_Activity_. Your reply should reproduce each entry exactly and contain no pictures.

--- Task input ---

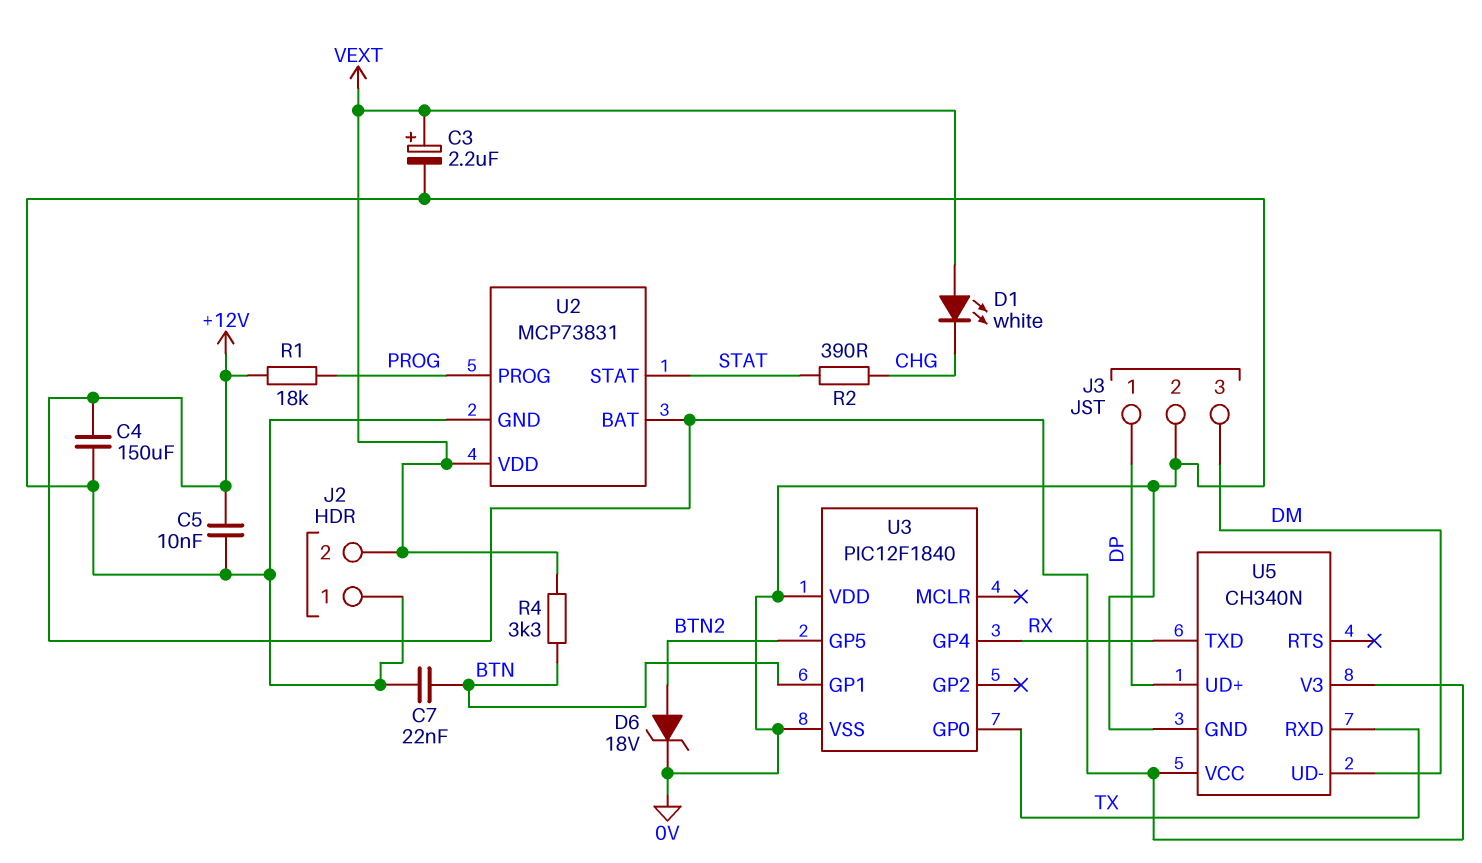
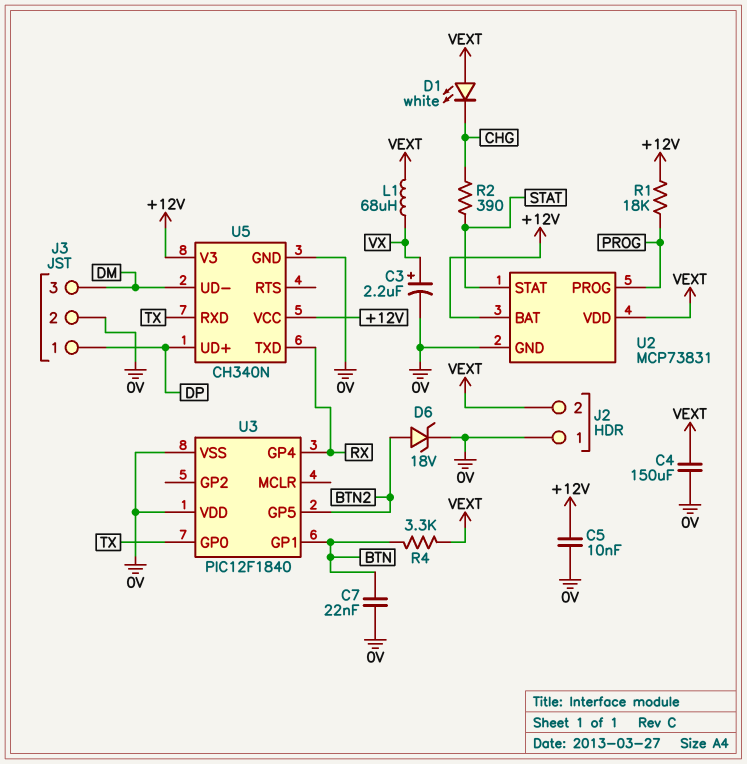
C3: 2.2uF (plus VEXT, minus 0V) -> 2.2uF (plus VX, minus 0V)
C4: 150uF (+12V, 0V) -> 150uF (0V, VEXT)
L1: none -> 68uH (VEXT, VX)

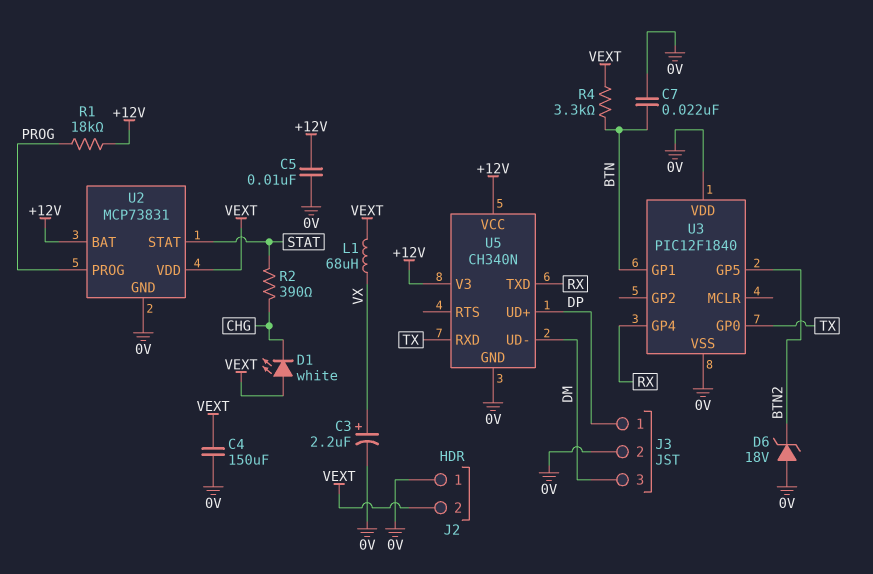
D6: zener 18V (A BTN2, K 0V) -> zener 18V (A 0V, K BTN2)

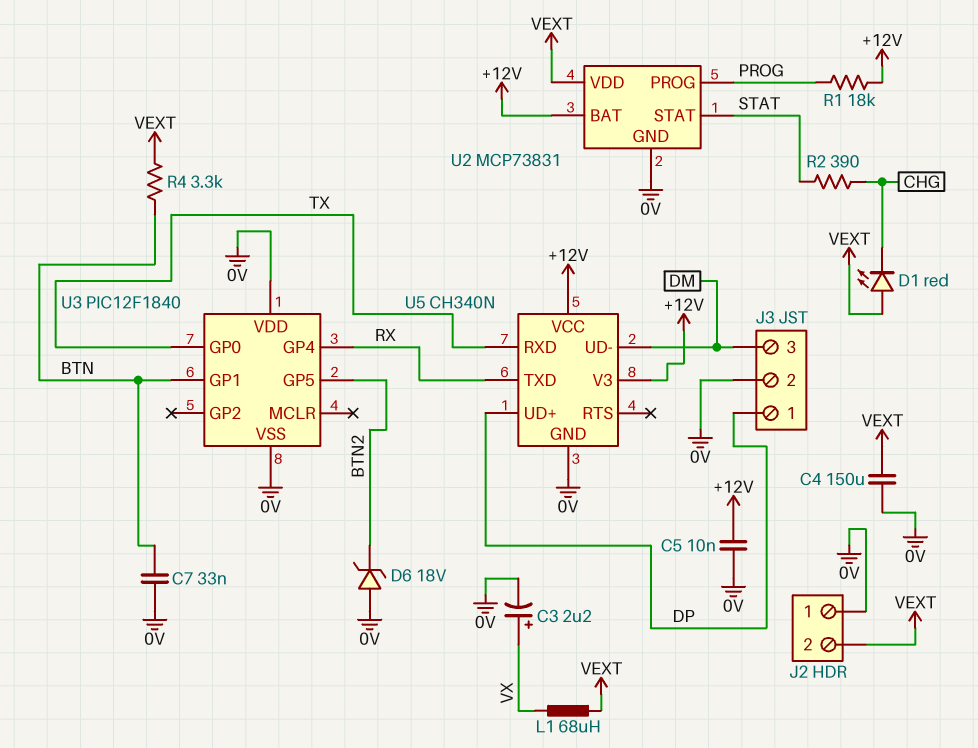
C7: 22nF (0V, BTN) -> 33nF (0V, BTN)
D1: LED white (A VEXT, K CHG) -> LED red (A VEXT, K CHG)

---

_Written solution_.
C3: 2.2uF (plus VEXT, minus 0V) -> 2.2uF (plus VX, minus 0V)
C4: 150uF (+12V, 0V) -> 150uF (0V, VEXT)
L1: none -> 68uH (VEXT, VX)

D6: zener 18V (A BTN2, K 0V) -> zener 18V (A 0V, K BTN2)

C7: 22nF (0V, BTN) -> 33nF (0V, BTN)
D1: LED white (A VEXT, K CHG) -> LED red (A VEXT, K CHG)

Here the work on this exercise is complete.